Stored data entries:

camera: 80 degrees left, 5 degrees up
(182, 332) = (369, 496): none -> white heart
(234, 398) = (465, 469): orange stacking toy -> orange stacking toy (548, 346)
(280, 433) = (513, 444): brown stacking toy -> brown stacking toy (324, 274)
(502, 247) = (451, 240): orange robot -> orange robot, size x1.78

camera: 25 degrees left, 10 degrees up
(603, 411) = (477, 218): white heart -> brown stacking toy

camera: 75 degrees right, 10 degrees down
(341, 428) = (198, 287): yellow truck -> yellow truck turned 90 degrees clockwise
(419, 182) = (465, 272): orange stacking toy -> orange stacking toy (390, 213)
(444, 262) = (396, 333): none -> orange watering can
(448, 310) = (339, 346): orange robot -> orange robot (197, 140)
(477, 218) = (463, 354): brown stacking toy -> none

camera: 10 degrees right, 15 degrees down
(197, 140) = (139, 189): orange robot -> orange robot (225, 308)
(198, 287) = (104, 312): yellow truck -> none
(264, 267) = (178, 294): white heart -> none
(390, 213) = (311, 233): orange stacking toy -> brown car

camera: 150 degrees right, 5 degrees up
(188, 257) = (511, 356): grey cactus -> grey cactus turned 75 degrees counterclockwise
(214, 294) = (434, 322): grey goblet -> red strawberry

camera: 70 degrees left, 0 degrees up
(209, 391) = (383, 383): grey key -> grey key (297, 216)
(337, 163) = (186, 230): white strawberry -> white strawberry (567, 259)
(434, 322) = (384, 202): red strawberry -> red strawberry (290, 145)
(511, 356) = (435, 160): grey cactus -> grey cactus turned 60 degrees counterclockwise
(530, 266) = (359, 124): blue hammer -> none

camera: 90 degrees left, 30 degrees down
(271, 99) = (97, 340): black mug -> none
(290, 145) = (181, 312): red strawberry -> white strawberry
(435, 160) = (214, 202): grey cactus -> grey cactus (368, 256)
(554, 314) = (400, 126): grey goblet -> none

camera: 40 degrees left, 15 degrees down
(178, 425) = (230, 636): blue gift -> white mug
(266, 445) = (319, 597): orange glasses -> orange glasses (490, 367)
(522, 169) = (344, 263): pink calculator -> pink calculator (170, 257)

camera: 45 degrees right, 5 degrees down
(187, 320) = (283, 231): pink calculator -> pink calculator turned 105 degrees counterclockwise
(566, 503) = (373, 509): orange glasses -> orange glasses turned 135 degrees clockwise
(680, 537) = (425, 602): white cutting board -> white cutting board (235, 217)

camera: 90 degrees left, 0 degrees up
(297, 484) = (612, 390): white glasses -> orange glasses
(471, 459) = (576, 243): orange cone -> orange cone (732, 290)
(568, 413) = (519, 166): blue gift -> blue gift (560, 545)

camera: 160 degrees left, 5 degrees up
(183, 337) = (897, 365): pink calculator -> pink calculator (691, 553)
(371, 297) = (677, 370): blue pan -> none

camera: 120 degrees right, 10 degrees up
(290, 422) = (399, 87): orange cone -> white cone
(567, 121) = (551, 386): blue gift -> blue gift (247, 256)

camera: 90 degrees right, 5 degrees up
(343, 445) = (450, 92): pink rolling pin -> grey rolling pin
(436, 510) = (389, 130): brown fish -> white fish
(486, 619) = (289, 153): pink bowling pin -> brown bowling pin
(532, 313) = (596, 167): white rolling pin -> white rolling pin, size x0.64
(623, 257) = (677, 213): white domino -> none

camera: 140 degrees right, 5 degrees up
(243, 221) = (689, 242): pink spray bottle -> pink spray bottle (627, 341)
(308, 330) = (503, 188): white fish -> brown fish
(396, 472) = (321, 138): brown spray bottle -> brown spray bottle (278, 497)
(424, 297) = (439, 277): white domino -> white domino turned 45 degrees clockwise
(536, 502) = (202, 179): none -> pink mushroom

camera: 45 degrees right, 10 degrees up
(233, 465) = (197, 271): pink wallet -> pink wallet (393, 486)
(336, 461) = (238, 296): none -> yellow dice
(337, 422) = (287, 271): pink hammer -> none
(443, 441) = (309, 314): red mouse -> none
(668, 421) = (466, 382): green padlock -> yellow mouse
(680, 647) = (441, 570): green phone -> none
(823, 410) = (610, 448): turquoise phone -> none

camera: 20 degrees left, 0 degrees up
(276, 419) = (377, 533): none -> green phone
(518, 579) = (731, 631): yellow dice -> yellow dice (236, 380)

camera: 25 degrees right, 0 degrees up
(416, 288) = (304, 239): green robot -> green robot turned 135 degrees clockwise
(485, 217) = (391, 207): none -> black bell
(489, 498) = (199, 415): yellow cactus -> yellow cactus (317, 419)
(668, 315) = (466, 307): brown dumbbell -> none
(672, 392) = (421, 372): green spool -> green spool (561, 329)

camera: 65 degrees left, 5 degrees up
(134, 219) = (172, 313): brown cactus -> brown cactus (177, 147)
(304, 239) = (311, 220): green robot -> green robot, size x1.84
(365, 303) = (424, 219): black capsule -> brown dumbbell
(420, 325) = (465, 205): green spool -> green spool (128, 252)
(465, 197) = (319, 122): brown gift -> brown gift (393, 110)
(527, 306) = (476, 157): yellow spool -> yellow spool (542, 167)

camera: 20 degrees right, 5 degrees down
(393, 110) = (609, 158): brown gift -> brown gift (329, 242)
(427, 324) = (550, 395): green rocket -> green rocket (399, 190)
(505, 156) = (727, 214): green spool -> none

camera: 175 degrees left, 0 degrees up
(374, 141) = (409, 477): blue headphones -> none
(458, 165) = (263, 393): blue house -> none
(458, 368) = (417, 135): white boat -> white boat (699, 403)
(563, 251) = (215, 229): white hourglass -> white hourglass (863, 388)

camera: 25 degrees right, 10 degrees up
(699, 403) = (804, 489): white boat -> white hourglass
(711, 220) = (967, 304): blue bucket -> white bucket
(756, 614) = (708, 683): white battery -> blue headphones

Assigned task: Restate the whole set of entries exactly.

Result for this exercise:
camera: 80 degrees left, 5 degrees up
(182, 332) = (369, 496): none -> white heart
(234, 398) = (465, 469): orange stacking toy -> orange stacking toy (548, 346)
(280, 433) = (513, 444): brown stacking toy -> brown stacking toy (324, 274)
(502, 247) = (451, 240): orange robot -> orange robot, size x1.78

camera: 25 degrees left, 10 degrees up
(603, 411) = (477, 218): white heart -> brown stacking toy

camera: 75 degrees right, 10 degrees down
(341, 428) = (198, 287): yellow truck -> yellow truck turned 90 degrees clockwise
(419, 182) = (465, 272): orange stacking toy -> orange stacking toy (390, 213)
(444, 262) = (396, 333): none -> orange watering can
(448, 310) = (339, 346): orange robot -> orange robot (197, 140)
(477, 218) = (463, 354): brown stacking toy -> none

camera: 10 degrees right, 15 degrees down
(197, 140) = (139, 189): orange robot -> orange robot (225, 308)
(198, 287) = (104, 312): yellow truck -> none
(264, 267) = (178, 294): white heart -> none
(390, 213) = (311, 233): orange stacking toy -> brown car

camera: 150 degrees right, 5 degrees up
(188, 257) = (511, 356): grey cactus -> grey cactus turned 75 degrees counterclockwise
(214, 294) = (434, 322): grey goblet -> red strawberry

camera: 70 degrees left, 0 degrees up
(209, 391) = (383, 383): grey key -> grey key (297, 216)
(337, 163) = (186, 230): white strawberry -> white strawberry (567, 259)
(434, 322) = (384, 202): red strawberry -> red strawberry (290, 145)
(511, 356) = (435, 160): grey cactus -> grey cactus turned 60 degrees counterclockwise
(530, 266) = (359, 124): blue hammer -> none

camera: 90 degrees left, 30 degrees down
(271, 99) = (97, 340): black mug -> none
(290, 145) = (181, 312): red strawberry -> white strawberry
(435, 160) = (214, 202): grey cactus -> grey cactus (368, 256)
(554, 314) = (400, 126): grey goblet -> none

camera: 40 degrees left, 15 degrees down
(178, 425) = (230, 636): blue gift -> white mug
(266, 445) = (319, 597): orange glasses -> orange glasses (490, 367)
(522, 169) = (344, 263): pink calculator -> pink calculator (170, 257)

camera: 45 degrees right, 5 degrees down
(187, 320) = (283, 231): pink calculator -> pink calculator turned 105 degrees counterclockwise
(566, 503) = (373, 509): orange glasses -> orange glasses turned 135 degrees clockwise
(680, 537) = (425, 602): white cutting board -> white cutting board (235, 217)

camera: 90 degrees left, 0 degrees up
(297, 484) = (612, 390): white glasses -> orange glasses
(471, 459) = (576, 243): orange cone -> orange cone (732, 290)
(568, 413) = (519, 166): blue gift -> blue gift (560, 545)

camera: 160 degrees left, 5 degrees up
(183, 337) = (897, 365): pink calculator -> pink calculator (691, 553)
(371, 297) = (677, 370): blue pan -> none

camera: 120 degrees right, 10 degrees up
(290, 422) = (399, 87): orange cone -> white cone
(567, 121) = (551, 386): blue gift -> blue gift (247, 256)

camera: 90 degrees right, 5 degrees up
(343, 445) = (450, 92): pink rolling pin -> grey rolling pin
(436, 510) = (389, 130): brown fish -> white fish
(486, 619) = (289, 153): pink bowling pin -> brown bowling pin
(532, 313) = (596, 167): white rolling pin -> white rolling pin, size x0.64
(623, 257) = (677, 213): white domino -> none

camera: 140 degrees right, 5 degrees up
(243, 221) = (689, 242): pink spray bottle -> pink spray bottle (627, 341)
(308, 330) = (503, 188): white fish -> brown fish
(396, 472) = (321, 138): brown spray bottle -> brown spray bottle (278, 497)
(424, 297) = (439, 277): white domino -> white domino turned 45 degrees clockwise
(536, 502) = (202, 179): none -> pink mushroom

camera: 45 degrees right, 10 degrees up
(233, 465) = (197, 271): pink wallet -> pink wallet (393, 486)
(336, 461) = (238, 296): none -> yellow dice
(337, 422) = (287, 271): pink hammer -> none
(443, 441) = (309, 314): red mouse -> none
(668, 421) = (466, 382): green padlock -> yellow mouse
(680, 647) = (441, 570): green phone -> none
(823, 410) = (610, 448): turquoise phone -> none

camera: 20 degrees left, 0 degrees up
(276, 419) = (377, 533): none -> green phone
(518, 579) = (731, 631): yellow dice -> yellow dice (236, 380)

camera: 25 degrees right, 0 degrees up
(416, 288) = (304, 239): green robot -> green robot turned 135 degrees clockwise
(485, 217) = (391, 207): none -> black bell
(489, 498) = (199, 415): yellow cactus -> yellow cactus (317, 419)
(668, 315) = (466, 307): brown dumbbell -> none
(672, 392) = (421, 372): green spool -> green spool (561, 329)

camera: 65 degrees left, 5 degrees up
(134, 219) = (172, 313): brown cactus -> brown cactus (177, 147)
(304, 239) = (311, 220): green robot -> green robot, size x1.84
(365, 303) = (424, 219): black capsule -> brown dumbbell
(420, 325) = (465, 205): green spool -> green spool (128, 252)
(465, 197) = (319, 122): brown gift -> brown gift (393, 110)
(527, 306) = (476, 157): yellow spool -> yellow spool (542, 167)

camera: 20 degrees right, 5 degrees down
(393, 110) = (609, 158): brown gift -> brown gift (329, 242)
(427, 324) = (550, 395): green rocket -> green rocket (399, 190)
(505, 156) = (727, 214): green spool -> none

camera: 175 degrees left, 0 degrees up
(374, 141) = (409, 477): blue headphones -> none
(458, 165) = (263, 393): blue house -> none
(458, 368) = (417, 135): white boat -> white boat (699, 403)
(563, 251) = (215, 229): white hourglass -> white hourglass (863, 388)

camera: 25 degrees right, 10 degrees up
(699, 403) = (804, 489): white boat -> white hourglass
(711, 220) = (967, 304): blue bucket -> white bucket
(756, 614) = (708, 683): white battery -> blue headphones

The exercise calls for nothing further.